(Data shown Opens)
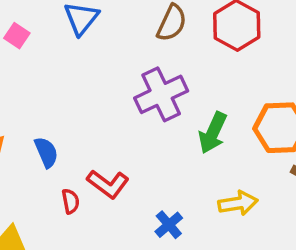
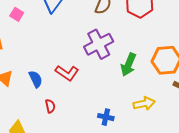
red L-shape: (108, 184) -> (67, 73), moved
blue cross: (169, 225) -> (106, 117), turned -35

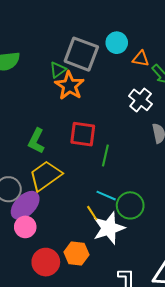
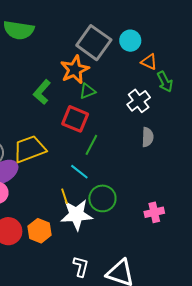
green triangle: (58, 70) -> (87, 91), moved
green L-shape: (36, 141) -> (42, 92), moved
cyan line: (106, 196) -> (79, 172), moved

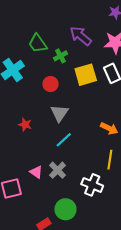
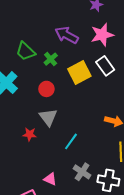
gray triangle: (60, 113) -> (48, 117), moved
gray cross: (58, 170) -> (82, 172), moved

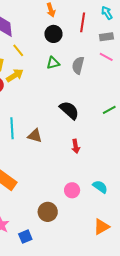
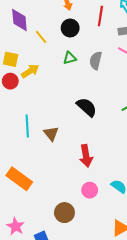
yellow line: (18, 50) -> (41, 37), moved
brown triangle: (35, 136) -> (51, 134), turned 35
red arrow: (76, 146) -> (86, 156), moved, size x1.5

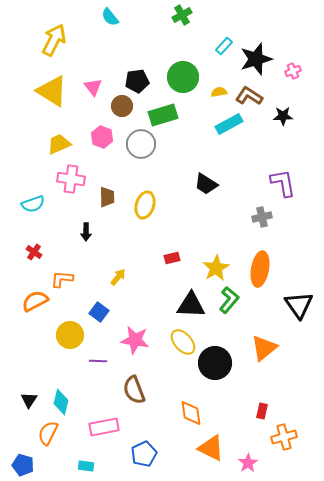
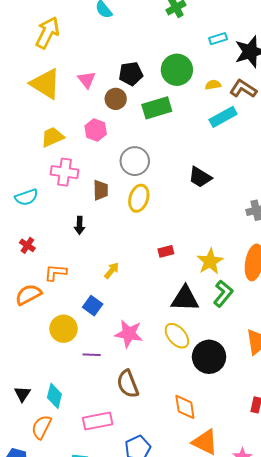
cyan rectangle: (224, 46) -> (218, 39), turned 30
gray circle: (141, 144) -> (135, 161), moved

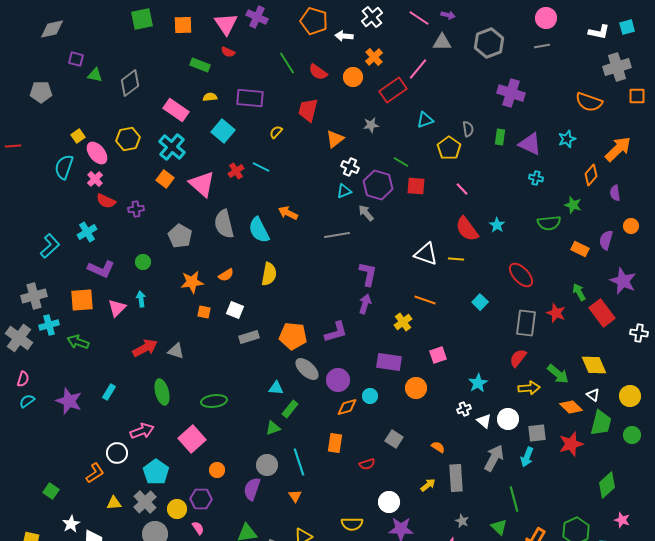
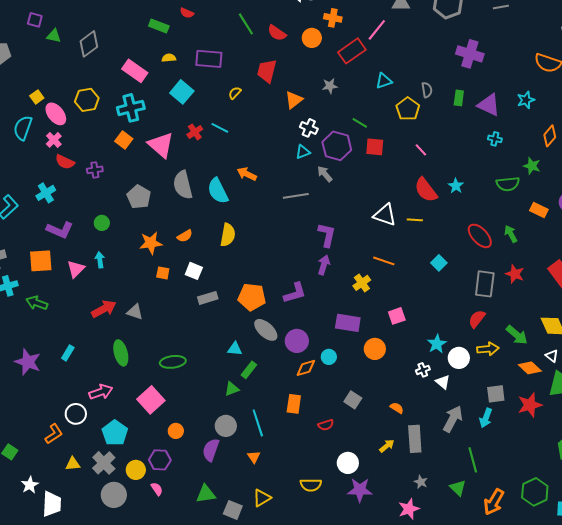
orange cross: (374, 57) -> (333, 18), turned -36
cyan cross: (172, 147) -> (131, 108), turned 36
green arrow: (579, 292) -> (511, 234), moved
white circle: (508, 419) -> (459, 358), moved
(Data shown Closes)
(Data shown Opens)
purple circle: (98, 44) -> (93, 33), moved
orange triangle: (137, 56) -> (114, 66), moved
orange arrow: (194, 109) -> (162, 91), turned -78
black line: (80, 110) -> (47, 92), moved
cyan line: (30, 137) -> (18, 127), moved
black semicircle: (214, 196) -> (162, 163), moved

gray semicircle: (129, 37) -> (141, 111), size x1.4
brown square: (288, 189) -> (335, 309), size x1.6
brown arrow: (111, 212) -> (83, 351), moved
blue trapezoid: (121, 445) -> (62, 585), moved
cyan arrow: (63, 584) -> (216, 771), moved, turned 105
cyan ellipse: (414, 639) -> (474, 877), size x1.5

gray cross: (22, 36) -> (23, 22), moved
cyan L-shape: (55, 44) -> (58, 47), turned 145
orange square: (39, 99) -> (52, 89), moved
(Data shown Closes)
(Data shown Opens)
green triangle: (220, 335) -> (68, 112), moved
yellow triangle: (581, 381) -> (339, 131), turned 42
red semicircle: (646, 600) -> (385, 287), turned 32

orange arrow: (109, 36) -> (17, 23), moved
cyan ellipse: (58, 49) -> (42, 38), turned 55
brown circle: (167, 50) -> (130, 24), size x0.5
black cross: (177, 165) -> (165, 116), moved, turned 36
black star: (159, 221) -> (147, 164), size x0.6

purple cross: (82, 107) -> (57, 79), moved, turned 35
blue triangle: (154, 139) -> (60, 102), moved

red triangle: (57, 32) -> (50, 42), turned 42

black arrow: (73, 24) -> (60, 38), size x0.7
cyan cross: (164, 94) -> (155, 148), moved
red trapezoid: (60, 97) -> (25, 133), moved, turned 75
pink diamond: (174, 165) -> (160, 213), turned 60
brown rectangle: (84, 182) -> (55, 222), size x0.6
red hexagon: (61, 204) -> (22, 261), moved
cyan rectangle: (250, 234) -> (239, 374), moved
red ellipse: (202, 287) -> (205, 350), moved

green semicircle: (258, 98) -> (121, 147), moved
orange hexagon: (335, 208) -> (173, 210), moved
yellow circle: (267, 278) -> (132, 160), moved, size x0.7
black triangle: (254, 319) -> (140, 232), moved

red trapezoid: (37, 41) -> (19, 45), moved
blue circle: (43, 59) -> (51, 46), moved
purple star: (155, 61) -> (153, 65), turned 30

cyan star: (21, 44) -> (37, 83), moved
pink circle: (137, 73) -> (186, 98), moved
(Data shown Closes)
(Assigned task) Give again, exactly as written above, every line from the one holding "red L-shape: (108, 184) -> (67, 73), moved" to the one holding "red arrow: (76, 146)", with both ends kept and the pictures left out.

(Output for this task)
red L-shape: (108, 184) -> (67, 73), moved
blue cross: (169, 225) -> (106, 117), turned -35

green triangle: (58, 70) -> (87, 91), moved
green L-shape: (36, 141) -> (42, 92), moved
cyan line: (106, 196) -> (79, 172), moved

gray triangle: (60, 113) -> (48, 117), moved
gray cross: (58, 170) -> (82, 172), moved

yellow line: (18, 50) -> (41, 37), moved
brown triangle: (35, 136) -> (51, 134), turned 35
red arrow: (76, 146) -> (86, 156), moved, size x1.5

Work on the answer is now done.